WHAT YOU WILL DO: Copy out everything from the start of the entries down to the line containing "center [185, 485].", including that line, with nothing changed.

MATERIAL PROVIDED:
╔══

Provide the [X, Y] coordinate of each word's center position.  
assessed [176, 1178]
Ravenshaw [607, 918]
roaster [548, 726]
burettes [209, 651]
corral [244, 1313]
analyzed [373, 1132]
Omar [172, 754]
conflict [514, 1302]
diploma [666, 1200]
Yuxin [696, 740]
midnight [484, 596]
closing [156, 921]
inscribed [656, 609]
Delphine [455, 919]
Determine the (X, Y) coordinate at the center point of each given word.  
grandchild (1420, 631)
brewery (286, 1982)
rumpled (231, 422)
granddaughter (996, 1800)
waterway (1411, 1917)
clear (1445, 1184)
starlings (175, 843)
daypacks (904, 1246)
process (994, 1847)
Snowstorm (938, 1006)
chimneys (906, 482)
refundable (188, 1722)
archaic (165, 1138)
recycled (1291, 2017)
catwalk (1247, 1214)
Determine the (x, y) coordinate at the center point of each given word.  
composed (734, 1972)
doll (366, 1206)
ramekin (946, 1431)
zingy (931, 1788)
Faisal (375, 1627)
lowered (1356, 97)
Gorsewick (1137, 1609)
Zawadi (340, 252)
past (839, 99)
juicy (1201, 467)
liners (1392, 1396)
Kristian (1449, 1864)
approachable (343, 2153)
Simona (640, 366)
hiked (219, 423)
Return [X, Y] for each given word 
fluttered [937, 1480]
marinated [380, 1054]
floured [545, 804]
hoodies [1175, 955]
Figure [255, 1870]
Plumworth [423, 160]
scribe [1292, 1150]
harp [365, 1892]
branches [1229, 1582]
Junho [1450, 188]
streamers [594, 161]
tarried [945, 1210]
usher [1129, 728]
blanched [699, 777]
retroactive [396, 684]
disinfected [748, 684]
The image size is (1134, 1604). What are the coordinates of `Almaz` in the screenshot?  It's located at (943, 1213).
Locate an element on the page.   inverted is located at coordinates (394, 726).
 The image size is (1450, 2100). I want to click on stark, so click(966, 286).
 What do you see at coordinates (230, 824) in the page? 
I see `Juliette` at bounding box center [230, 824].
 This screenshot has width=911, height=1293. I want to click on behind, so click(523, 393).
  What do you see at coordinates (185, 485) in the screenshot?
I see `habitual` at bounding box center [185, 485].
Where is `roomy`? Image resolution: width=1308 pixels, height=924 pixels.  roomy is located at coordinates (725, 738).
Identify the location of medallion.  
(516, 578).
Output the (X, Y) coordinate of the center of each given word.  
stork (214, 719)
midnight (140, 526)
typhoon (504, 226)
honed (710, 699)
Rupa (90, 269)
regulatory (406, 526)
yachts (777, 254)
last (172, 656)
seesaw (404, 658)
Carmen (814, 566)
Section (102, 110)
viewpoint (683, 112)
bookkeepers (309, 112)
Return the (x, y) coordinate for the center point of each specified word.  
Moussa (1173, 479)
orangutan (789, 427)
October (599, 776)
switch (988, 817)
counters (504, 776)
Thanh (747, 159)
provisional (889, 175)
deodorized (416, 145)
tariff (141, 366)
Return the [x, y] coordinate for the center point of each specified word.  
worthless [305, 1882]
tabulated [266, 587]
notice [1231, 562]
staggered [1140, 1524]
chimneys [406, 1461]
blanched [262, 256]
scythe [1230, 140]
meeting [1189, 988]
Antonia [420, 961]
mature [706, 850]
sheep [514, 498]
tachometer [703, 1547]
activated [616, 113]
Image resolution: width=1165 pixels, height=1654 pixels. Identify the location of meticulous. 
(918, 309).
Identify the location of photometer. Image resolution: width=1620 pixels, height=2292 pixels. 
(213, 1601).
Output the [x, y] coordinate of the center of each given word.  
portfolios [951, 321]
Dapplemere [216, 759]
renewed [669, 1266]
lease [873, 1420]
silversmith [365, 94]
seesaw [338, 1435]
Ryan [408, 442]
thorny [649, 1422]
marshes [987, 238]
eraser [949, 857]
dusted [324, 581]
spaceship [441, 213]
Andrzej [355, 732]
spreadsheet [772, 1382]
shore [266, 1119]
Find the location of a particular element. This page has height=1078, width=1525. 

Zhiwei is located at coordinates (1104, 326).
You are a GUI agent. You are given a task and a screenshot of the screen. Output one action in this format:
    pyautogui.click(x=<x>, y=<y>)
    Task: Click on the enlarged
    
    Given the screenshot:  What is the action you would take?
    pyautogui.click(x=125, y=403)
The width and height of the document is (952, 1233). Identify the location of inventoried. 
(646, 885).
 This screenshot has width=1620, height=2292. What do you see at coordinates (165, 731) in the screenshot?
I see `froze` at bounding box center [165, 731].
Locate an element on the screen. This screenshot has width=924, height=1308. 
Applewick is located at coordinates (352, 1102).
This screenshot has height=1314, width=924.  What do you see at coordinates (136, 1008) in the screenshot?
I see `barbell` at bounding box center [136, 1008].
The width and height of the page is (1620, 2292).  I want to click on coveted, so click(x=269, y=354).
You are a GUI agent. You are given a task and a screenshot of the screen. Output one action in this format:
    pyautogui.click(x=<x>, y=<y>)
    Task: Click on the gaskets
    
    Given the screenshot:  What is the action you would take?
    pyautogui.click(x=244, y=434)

╚══

RESULT OF THIS EXERCISE:
Provide the [X, Y] coordinate of each word's center position.  
assessed [176, 1178]
Ravenshaw [607, 918]
roaster [548, 726]
burettes [209, 651]
corral [244, 1313]
analyzed [373, 1132]
Omar [172, 754]
conflict [514, 1302]
diploma [666, 1200]
Yuxin [696, 740]
midnight [484, 596]
closing [156, 921]
inscribed [656, 609]
Delphine [455, 919]
Determine the (X, Y) coordinate at the center point of each given word.  
grandchild (1420, 631)
brewery (286, 1982)
rumpled (231, 422)
granddaughter (996, 1800)
waterway (1411, 1917)
clear (1445, 1184)
starlings (175, 843)
daypacks (904, 1246)
process (994, 1847)
Snowstorm (938, 1006)
chimneys (906, 482)
refundable (188, 1722)
archaic (165, 1138)
recycled (1291, 2017)
catwalk (1247, 1214)
Determine the (x, y) coordinate at the center point of each given word.  
composed (734, 1972)
doll (366, 1206)
ramekin (946, 1431)
zingy (931, 1788)
Faisal (375, 1627)
lowered (1356, 97)
Gorsewick (1137, 1609)
Zawadi (340, 252)
past (839, 99)
juicy (1201, 467)
liners (1392, 1396)
Kristian (1449, 1864)
approachable (343, 2153)
Simona (640, 366)
hiked (219, 423)
Return [X, Y] for each given word 
fluttered [937, 1480]
marinated [380, 1054]
floured [545, 804]
hoodies [1175, 955]
Figure [255, 1870]
Plumworth [423, 160]
scribe [1292, 1150]
harp [365, 1892]
branches [1229, 1582]
Junho [1450, 188]
streamers [594, 161]
tarried [945, 1210]
usher [1129, 728]
blanched [699, 777]
retroactive [396, 684]
disinfected [748, 684]
The image size is (1134, 1604). What are the coordinates of `Almaz` in the screenshot?  It's located at (943, 1213).
Locate an element on the page.   inverted is located at coordinates (394, 726).
 The image size is (1450, 2100). I want to click on stark, so click(966, 286).
 What do you see at coordinates (230, 824) in the page? 
I see `Juliette` at bounding box center [230, 824].
 This screenshot has width=911, height=1293. I want to click on behind, so click(523, 393).
  What do you see at coordinates (185, 485) in the screenshot?
I see `habitual` at bounding box center [185, 485].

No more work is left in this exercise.